Task to complete: Your response should give back each record exactly, word for word.

Scene edit records
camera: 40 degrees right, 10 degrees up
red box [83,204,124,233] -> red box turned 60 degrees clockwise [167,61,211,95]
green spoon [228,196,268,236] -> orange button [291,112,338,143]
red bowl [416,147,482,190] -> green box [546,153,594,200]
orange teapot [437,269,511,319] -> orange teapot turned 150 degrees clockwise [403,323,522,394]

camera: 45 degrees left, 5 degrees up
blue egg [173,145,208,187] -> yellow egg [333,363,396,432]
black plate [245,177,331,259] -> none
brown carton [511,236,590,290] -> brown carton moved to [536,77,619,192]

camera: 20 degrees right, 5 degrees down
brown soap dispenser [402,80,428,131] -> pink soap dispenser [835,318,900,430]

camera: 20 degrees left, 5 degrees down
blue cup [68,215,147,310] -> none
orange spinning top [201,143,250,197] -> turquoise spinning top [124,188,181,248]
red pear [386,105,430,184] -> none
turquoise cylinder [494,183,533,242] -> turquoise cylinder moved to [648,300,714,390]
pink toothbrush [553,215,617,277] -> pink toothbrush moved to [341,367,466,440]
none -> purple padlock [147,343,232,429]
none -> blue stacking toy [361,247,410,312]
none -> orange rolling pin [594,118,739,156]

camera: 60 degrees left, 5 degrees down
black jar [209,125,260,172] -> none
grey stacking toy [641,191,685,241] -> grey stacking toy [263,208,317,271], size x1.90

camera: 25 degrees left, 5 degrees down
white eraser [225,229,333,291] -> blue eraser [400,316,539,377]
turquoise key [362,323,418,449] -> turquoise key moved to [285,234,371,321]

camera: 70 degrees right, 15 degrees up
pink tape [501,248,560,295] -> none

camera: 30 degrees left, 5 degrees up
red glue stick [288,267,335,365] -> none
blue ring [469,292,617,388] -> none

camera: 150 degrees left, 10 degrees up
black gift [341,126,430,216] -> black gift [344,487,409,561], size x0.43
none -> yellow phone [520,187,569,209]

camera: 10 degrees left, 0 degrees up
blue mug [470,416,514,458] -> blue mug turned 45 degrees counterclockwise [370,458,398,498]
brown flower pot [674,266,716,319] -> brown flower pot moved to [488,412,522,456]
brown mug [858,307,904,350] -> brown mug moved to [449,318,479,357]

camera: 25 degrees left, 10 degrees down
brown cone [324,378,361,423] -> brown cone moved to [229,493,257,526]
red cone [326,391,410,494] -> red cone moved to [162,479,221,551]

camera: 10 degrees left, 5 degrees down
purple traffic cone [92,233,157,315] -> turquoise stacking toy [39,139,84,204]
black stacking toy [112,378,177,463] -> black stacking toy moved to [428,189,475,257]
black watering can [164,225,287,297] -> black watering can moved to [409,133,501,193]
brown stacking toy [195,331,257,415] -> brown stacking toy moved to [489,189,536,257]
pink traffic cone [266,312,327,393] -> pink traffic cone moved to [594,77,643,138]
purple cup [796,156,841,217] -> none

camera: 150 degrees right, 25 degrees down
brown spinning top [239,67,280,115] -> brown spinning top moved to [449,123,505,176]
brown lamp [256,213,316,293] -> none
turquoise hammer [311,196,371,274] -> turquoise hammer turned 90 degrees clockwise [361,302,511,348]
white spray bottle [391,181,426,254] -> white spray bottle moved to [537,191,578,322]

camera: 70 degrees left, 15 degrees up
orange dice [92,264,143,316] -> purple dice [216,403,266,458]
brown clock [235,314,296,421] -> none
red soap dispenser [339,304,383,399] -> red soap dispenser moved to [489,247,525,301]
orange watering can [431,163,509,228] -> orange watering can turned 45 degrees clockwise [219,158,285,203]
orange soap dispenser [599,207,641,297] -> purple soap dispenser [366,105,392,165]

Answer section:
camera: 40 degrees right, 10 degrees up
red box [83,204,124,233] -> red box turned 60 degrees clockwise [167,61,211,95]
green spoon [228,196,268,236] -> orange button [291,112,338,143]
red bowl [416,147,482,190] -> green box [546,153,594,200]
orange teapot [437,269,511,319] -> orange teapot turned 150 degrees clockwise [403,323,522,394]

camera: 45 degrees left, 5 degrees up
blue egg [173,145,208,187] -> yellow egg [333,363,396,432]
black plate [245,177,331,259] -> none
brown carton [511,236,590,290] -> brown carton moved to [536,77,619,192]

camera: 20 degrees right, 5 degrees down
brown soap dispenser [402,80,428,131] -> pink soap dispenser [835,318,900,430]

camera: 20 degrees left, 5 degrees down
blue cup [68,215,147,310] -> none
orange spinning top [201,143,250,197] -> turquoise spinning top [124,188,181,248]
red pear [386,105,430,184] -> none
turquoise cylinder [494,183,533,242] -> turquoise cylinder moved to [648,300,714,390]
pink toothbrush [553,215,617,277] -> pink toothbrush moved to [341,367,466,440]
none -> purple padlock [147,343,232,429]
none -> blue stacking toy [361,247,410,312]
none -> orange rolling pin [594,118,739,156]

camera: 60 degrees left, 5 degrees down
black jar [209,125,260,172] -> none
grey stacking toy [641,191,685,241] -> grey stacking toy [263,208,317,271], size x1.90

camera: 25 degrees left, 5 degrees down
white eraser [225,229,333,291] -> blue eraser [400,316,539,377]
turquoise key [362,323,418,449] -> turquoise key moved to [285,234,371,321]

camera: 70 degrees right, 15 degrees up
pink tape [501,248,560,295] -> none

camera: 30 degrees left, 5 degrees up
red glue stick [288,267,335,365] -> none
blue ring [469,292,617,388] -> none

camera: 150 degrees left, 10 degrees up
black gift [341,126,430,216] -> black gift [344,487,409,561], size x0.43
none -> yellow phone [520,187,569,209]

camera: 10 degrees left, 0 degrees up
blue mug [470,416,514,458] -> blue mug turned 45 degrees counterclockwise [370,458,398,498]
brown flower pot [674,266,716,319] -> brown flower pot moved to [488,412,522,456]
brown mug [858,307,904,350] -> brown mug moved to [449,318,479,357]

camera: 25 degrees left, 10 degrees down
brown cone [324,378,361,423] -> brown cone moved to [229,493,257,526]
red cone [326,391,410,494] -> red cone moved to [162,479,221,551]

camera: 10 degrees left, 5 degrees down
purple traffic cone [92,233,157,315] -> turquoise stacking toy [39,139,84,204]
black stacking toy [112,378,177,463] -> black stacking toy moved to [428,189,475,257]
black watering can [164,225,287,297] -> black watering can moved to [409,133,501,193]
brown stacking toy [195,331,257,415] -> brown stacking toy moved to [489,189,536,257]
pink traffic cone [266,312,327,393] -> pink traffic cone moved to [594,77,643,138]
purple cup [796,156,841,217] -> none

camera: 150 degrees right, 25 degrees down
brown spinning top [239,67,280,115] -> brown spinning top moved to [449,123,505,176]
brown lamp [256,213,316,293] -> none
turquoise hammer [311,196,371,274] -> turquoise hammer turned 90 degrees clockwise [361,302,511,348]
white spray bottle [391,181,426,254] -> white spray bottle moved to [537,191,578,322]

camera: 70 degrees left, 15 degrees up
orange dice [92,264,143,316] -> purple dice [216,403,266,458]
brown clock [235,314,296,421] -> none
red soap dispenser [339,304,383,399] -> red soap dispenser moved to [489,247,525,301]
orange watering can [431,163,509,228] -> orange watering can turned 45 degrees clockwise [219,158,285,203]
orange soap dispenser [599,207,641,297] -> purple soap dispenser [366,105,392,165]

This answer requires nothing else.